> _Aim of the task_
Repeat the entries that appear below, exactly as they are given.

====== Input for this task ======

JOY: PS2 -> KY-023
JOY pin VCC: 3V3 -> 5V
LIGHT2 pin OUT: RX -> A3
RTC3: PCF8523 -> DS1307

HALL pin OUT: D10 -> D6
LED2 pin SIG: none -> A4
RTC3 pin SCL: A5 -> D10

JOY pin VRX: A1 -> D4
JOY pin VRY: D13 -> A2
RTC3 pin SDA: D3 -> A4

======

> _Task result_
JOY: PS2 -> KY-023
JOY pin VCC: 3V3 -> 5V
LIGHT2 pin OUT: RX -> A3
RTC3: PCF8523 -> DS1307

HALL pin OUT: D10 -> D6
LED2 pin SIG: none -> A4
RTC3 pin SCL: A5 -> D10

JOY pin VRX: A1 -> D4
JOY pin VRY: D13 -> A2
RTC3 pin SDA: D3 -> A4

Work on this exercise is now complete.